• **Aim of the exercise**: Within the listing below, please copy exactly the lines between the line holding "black cactus: 3 -> 5" and the line holding "purple tape: 5 -> 8", inclusive.

• **Given information**:
⟨

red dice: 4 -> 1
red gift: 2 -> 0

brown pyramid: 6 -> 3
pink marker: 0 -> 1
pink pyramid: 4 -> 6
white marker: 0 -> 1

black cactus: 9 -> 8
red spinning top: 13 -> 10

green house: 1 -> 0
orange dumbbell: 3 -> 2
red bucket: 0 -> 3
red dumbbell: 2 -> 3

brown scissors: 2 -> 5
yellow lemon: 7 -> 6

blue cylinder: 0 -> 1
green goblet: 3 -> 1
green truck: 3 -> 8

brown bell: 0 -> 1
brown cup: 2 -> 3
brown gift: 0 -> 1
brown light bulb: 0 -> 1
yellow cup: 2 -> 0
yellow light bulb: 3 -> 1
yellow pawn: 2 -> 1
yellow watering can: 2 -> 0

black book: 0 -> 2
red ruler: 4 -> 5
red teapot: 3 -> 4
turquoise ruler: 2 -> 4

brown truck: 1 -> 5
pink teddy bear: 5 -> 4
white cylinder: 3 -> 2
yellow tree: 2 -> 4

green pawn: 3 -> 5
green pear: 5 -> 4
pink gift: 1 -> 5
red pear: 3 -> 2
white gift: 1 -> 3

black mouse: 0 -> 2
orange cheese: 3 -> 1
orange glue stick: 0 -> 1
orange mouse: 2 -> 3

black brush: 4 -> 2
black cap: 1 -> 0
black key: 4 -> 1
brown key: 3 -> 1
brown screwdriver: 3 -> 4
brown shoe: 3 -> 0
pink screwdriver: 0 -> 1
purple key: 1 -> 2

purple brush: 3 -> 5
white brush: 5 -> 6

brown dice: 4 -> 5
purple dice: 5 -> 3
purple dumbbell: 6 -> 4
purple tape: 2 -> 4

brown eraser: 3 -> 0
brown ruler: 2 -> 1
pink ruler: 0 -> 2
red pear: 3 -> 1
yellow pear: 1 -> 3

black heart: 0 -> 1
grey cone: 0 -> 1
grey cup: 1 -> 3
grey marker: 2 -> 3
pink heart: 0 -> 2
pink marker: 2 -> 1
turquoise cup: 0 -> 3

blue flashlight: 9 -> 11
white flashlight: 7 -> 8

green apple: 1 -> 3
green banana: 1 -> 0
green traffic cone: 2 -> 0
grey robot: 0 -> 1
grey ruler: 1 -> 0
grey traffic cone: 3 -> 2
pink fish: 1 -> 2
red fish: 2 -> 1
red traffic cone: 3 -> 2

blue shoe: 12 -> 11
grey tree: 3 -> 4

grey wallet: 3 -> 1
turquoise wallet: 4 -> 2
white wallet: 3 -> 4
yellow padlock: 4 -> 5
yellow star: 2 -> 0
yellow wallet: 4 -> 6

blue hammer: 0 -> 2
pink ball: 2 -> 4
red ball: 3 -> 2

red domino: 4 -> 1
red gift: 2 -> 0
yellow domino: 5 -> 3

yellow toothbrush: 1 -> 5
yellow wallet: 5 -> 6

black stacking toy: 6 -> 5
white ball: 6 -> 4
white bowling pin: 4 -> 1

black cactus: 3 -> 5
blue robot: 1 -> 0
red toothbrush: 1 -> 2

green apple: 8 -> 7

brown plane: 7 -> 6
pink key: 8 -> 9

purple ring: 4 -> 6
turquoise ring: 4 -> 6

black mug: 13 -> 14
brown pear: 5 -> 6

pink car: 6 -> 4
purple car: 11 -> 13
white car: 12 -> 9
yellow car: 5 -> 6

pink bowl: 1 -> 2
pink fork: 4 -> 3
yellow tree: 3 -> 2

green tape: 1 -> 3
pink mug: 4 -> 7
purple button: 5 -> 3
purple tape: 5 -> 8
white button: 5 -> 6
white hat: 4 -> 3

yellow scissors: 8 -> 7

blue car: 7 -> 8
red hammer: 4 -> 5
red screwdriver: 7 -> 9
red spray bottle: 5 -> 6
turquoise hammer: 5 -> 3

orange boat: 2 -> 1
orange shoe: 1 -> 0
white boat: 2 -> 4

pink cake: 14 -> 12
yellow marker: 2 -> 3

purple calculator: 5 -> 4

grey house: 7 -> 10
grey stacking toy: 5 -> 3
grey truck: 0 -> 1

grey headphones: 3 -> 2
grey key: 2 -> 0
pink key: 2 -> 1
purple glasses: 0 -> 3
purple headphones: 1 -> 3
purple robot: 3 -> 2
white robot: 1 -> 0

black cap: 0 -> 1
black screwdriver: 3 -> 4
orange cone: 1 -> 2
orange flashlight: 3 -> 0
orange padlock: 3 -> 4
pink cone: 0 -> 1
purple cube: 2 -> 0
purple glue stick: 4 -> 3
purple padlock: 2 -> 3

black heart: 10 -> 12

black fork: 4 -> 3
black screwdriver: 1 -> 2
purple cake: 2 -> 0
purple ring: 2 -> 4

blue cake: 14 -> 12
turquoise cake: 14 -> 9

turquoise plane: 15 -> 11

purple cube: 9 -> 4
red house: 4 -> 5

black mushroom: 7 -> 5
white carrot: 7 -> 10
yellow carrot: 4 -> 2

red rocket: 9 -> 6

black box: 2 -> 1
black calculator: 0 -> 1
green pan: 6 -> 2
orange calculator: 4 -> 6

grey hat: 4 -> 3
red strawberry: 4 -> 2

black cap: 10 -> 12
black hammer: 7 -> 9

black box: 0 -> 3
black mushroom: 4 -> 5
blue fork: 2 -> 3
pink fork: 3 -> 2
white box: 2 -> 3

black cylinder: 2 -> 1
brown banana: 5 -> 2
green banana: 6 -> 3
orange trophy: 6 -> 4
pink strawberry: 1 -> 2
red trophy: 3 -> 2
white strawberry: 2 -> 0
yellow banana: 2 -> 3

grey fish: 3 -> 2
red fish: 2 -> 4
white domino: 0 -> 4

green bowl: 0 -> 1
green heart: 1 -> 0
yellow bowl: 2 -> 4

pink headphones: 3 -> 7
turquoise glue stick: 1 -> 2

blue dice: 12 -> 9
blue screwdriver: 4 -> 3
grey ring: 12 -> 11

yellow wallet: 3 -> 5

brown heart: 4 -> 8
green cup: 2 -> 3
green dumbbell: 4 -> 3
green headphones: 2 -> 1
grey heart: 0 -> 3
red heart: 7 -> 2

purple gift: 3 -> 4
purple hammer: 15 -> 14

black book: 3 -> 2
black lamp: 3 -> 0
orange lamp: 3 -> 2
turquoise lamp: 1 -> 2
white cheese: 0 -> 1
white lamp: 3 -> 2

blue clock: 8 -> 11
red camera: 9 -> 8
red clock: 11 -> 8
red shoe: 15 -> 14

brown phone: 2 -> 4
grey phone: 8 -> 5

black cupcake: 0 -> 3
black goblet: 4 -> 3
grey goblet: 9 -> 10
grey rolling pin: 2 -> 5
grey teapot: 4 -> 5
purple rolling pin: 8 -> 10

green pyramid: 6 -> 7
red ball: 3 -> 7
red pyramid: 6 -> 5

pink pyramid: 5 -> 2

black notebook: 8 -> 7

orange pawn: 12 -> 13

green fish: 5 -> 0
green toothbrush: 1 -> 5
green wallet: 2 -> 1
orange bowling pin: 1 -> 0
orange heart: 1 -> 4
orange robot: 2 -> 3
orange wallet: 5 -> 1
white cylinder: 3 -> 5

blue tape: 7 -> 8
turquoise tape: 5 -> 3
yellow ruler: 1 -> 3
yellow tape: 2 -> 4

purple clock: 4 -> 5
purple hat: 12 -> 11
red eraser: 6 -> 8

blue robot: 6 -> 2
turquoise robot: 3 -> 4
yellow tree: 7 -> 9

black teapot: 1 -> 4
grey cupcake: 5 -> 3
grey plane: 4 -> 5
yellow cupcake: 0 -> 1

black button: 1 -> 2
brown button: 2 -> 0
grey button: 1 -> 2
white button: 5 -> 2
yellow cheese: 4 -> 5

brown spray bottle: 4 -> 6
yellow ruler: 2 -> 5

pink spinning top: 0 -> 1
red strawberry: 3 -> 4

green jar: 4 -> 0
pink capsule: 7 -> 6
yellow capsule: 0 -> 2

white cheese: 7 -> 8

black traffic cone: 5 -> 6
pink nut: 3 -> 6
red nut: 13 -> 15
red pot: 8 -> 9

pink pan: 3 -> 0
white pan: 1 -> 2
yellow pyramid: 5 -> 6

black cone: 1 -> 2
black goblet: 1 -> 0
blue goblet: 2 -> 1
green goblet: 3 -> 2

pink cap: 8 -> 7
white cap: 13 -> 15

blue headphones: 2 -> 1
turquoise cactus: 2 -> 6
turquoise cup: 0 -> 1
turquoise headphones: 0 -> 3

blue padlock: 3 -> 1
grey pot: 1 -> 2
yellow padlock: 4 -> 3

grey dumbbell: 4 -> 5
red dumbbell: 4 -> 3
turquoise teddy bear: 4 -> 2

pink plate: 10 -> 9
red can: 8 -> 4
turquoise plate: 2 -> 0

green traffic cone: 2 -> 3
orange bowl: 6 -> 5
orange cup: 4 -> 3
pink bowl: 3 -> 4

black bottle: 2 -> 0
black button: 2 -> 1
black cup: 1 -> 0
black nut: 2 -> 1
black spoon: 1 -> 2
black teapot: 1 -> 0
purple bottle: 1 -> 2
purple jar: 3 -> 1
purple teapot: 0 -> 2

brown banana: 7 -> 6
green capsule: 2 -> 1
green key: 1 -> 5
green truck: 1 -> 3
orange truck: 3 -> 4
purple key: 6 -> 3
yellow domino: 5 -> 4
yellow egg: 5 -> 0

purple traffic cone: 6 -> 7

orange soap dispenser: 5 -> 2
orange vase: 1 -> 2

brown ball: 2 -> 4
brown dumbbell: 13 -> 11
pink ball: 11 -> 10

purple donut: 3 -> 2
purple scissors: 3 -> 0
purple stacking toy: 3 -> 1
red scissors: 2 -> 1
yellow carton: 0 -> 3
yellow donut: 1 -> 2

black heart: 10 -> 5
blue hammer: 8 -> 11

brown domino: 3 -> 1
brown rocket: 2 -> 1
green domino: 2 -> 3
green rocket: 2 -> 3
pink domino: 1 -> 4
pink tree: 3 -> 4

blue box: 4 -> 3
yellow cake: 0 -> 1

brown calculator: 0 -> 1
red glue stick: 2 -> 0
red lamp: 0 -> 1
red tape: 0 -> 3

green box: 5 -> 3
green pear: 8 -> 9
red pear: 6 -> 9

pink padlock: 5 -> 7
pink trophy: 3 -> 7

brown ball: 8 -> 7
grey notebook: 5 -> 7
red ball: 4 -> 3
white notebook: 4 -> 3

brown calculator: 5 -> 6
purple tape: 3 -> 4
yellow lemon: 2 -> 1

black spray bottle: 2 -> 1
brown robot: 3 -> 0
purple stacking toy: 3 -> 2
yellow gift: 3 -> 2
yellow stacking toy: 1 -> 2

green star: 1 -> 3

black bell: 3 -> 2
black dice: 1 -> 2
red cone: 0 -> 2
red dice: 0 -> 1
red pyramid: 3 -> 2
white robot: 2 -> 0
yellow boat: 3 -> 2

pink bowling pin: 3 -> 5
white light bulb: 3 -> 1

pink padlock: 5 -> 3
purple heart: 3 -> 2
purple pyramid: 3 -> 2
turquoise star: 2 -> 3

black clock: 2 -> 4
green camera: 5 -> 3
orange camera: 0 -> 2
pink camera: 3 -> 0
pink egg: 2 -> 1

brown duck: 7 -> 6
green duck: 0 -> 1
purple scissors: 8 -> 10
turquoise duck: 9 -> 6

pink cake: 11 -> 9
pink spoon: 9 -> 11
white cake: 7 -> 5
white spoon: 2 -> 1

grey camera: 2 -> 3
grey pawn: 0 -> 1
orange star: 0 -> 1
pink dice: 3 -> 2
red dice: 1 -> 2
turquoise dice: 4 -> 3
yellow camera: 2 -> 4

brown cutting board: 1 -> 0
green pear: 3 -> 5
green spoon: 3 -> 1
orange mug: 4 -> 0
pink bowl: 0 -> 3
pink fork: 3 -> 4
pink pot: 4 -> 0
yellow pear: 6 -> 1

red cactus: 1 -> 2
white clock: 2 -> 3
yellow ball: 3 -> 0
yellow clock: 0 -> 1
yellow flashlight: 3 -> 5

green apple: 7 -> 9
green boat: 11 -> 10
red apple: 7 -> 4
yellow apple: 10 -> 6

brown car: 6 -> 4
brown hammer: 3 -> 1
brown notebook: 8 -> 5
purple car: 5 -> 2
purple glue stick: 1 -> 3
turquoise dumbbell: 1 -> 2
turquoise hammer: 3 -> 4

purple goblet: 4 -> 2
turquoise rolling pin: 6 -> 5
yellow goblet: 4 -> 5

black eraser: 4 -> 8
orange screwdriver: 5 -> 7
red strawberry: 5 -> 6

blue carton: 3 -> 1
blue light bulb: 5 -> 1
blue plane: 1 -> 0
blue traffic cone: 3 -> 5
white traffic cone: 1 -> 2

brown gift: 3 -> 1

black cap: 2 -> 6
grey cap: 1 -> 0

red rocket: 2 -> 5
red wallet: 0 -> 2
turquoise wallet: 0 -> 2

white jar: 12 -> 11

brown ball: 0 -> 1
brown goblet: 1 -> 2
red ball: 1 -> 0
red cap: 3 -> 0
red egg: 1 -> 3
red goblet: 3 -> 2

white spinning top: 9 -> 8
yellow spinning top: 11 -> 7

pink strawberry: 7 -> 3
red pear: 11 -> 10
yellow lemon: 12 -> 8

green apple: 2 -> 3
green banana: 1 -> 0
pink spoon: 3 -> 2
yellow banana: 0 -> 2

⟩

• **Response to the exercise**:
black cactus: 3 -> 5
blue robot: 1 -> 0
red toothbrush: 1 -> 2

green apple: 8 -> 7

brown plane: 7 -> 6
pink key: 8 -> 9

purple ring: 4 -> 6
turquoise ring: 4 -> 6

black mug: 13 -> 14
brown pear: 5 -> 6

pink car: 6 -> 4
purple car: 11 -> 13
white car: 12 -> 9
yellow car: 5 -> 6

pink bowl: 1 -> 2
pink fork: 4 -> 3
yellow tree: 3 -> 2

green tape: 1 -> 3
pink mug: 4 -> 7
purple button: 5 -> 3
purple tape: 5 -> 8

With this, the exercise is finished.